_WORK ORDER_: Repeat word for word everything from the line containing "brown cupcake: 12 -> 11" to the end of the listing, first and last lines included, and only that.

_RECORDS FOR PROCESSING_:
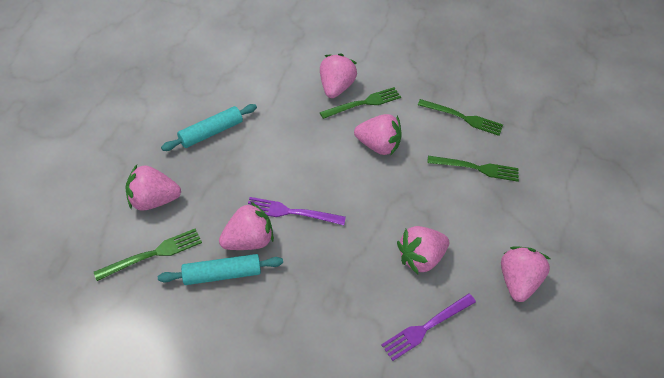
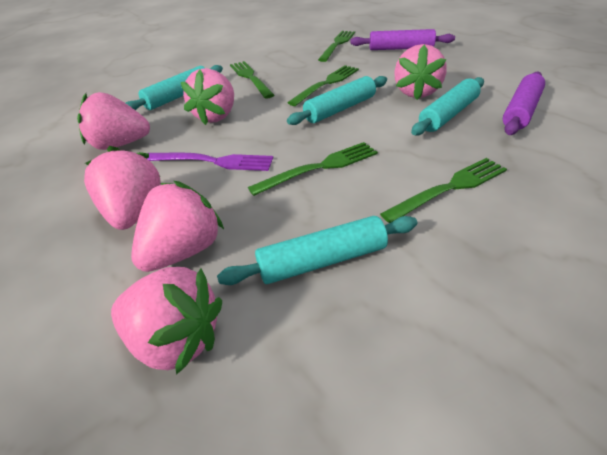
green fork: 4 -> 5
purple fork: 2 -> 1
purple rolling pin: 0 -> 2
turquoise rolling pin: 2 -> 4

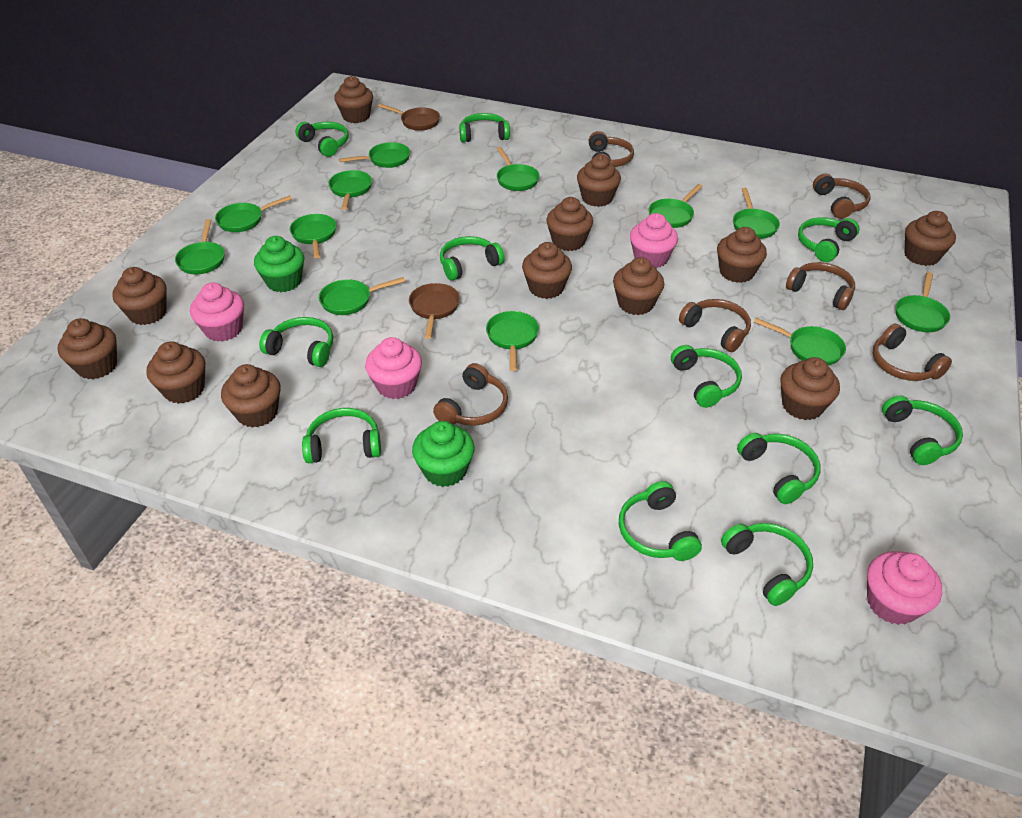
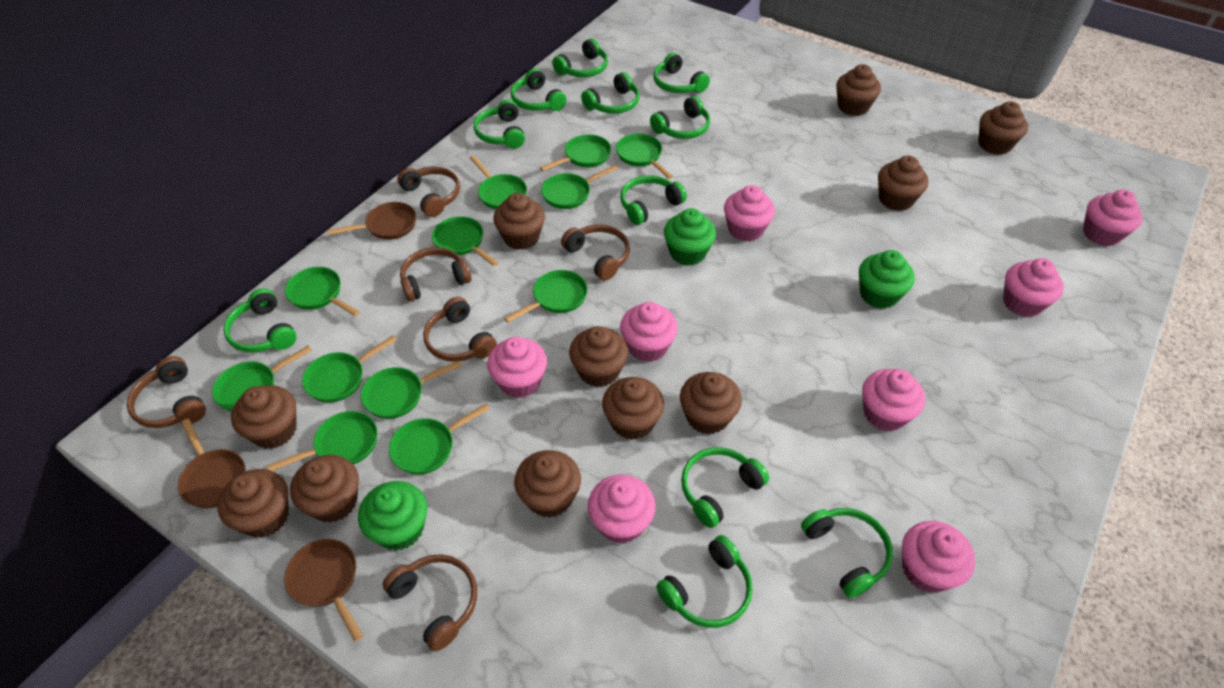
brown cupcake: 12 -> 11
brown pan: 2 -> 3
green cupcake: 2 -> 3
pink cupcake: 4 -> 8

_YOUR RESPONSE_:
brown cupcake: 12 -> 11
brown pan: 2 -> 3
green cupcake: 2 -> 3
pink cupcake: 4 -> 8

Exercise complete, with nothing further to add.